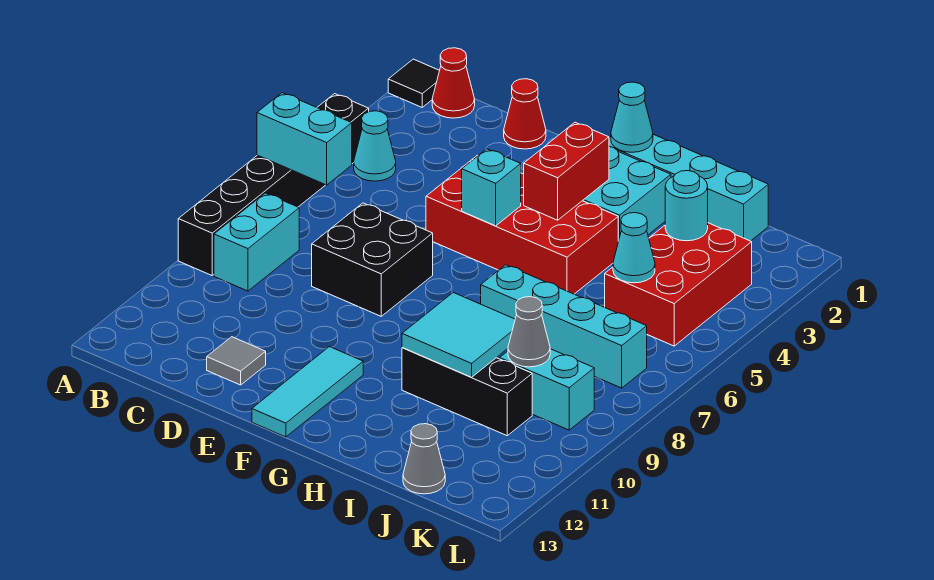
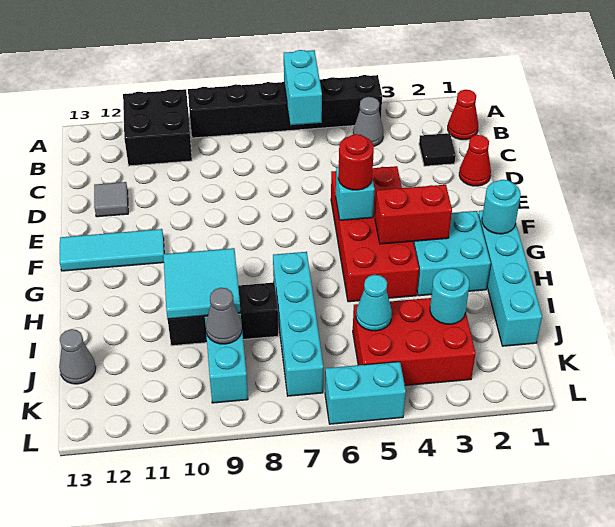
black tile A1 level 1 -> black tile C2 level 1
cyan cone B4 level 1 -> grey cone B4 level 1
cyan brick B8:B9 level 1 -> cyan brick L5:L6 level 1
black brick D7:E8 level 1 -> black brick A10:B11 level 1
none -> red round brick F5 level 3
cyan cone G1 level 2 -> cyan round brick G1 level 2
black brick H10:J10 level 1 -> black brick I8:I10 level 1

Task prompt | Please print every record exactly, leaving out the pictures.

Output of the exercise |
black tile A1 level 1 -> black tile C2 level 1
cyan cone B4 level 1 -> grey cone B4 level 1
cyan brick B8:B9 level 1 -> cyan brick L5:L6 level 1
black brick D7:E8 level 1 -> black brick A10:B11 level 1
none -> red round brick F5 level 3
cyan cone G1 level 2 -> cyan round brick G1 level 2
black brick H10:J10 level 1 -> black brick I8:I10 level 1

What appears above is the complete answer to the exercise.